------ Information provided ------
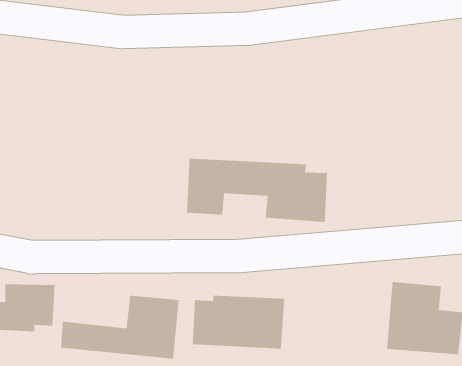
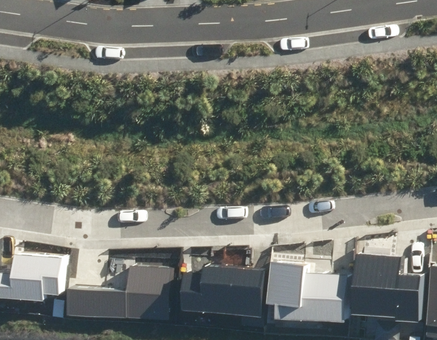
building: [186,158,328,223] -> none
building: none -> [269,264,345,320]

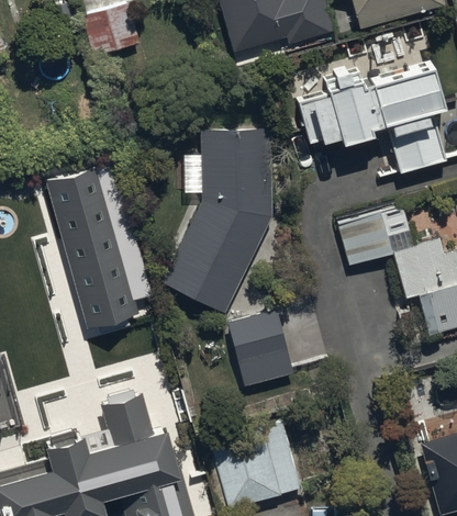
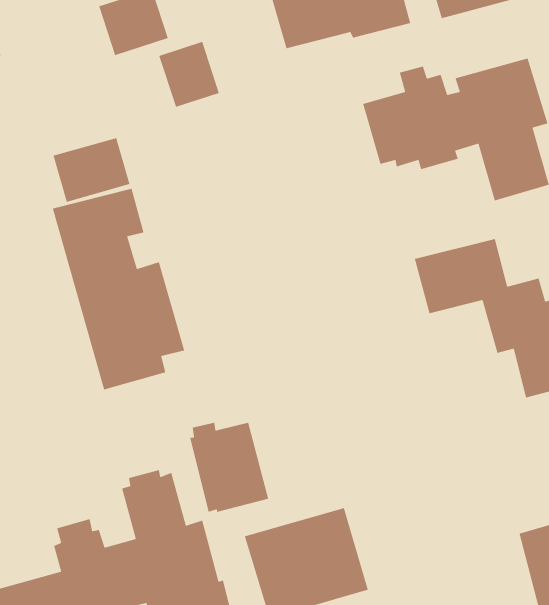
building: none -> [158,41,220,108]
building: none -> [53,137,130,203]
building: [160,128,274,314] -> none
building: [228,310,293,383] -> [189,422,269,513]

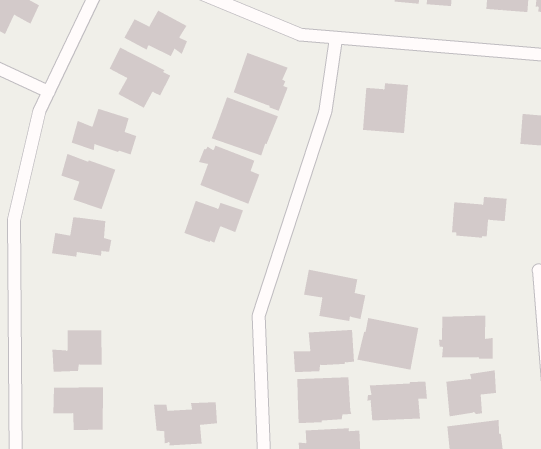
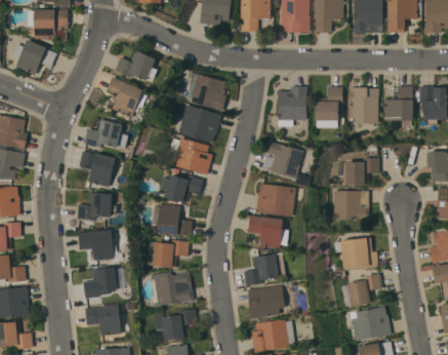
building: none -> [315,86,342,121]
building: none -> [350,88,378,124]
building: none -> [261,142,303,179]
building: none -> [156,204,192,237]
building: none -> [333,191,368,221]
building: none -> [78,230,114,261]
building: none -> [152,240,189,268]
building: [357,318,419,370] -> [255,184,295,216]
building: none -> [150,272,193,306]
building: [367,381,427,421] -> none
------
**What you are asked to do**
An exact reproduction of the material is needed, without its images.

**Answer for the task**
building: [186,158,328,223] -> none
building: none -> [269,264,345,320]

building: none -> [158,41,220,108]
building: none -> [53,137,130,203]
building: [160,128,274,314] -> none
building: [228,310,293,383] -> [189,422,269,513]

building: none -> [315,86,342,121]
building: none -> [350,88,378,124]
building: none -> [261,142,303,179]
building: none -> [156,204,192,237]
building: none -> [333,191,368,221]
building: none -> [78,230,114,261]
building: none -> [152,240,189,268]
building: [357,318,419,370] -> [255,184,295,216]
building: none -> [150,272,193,306]
building: [367,381,427,421] -> none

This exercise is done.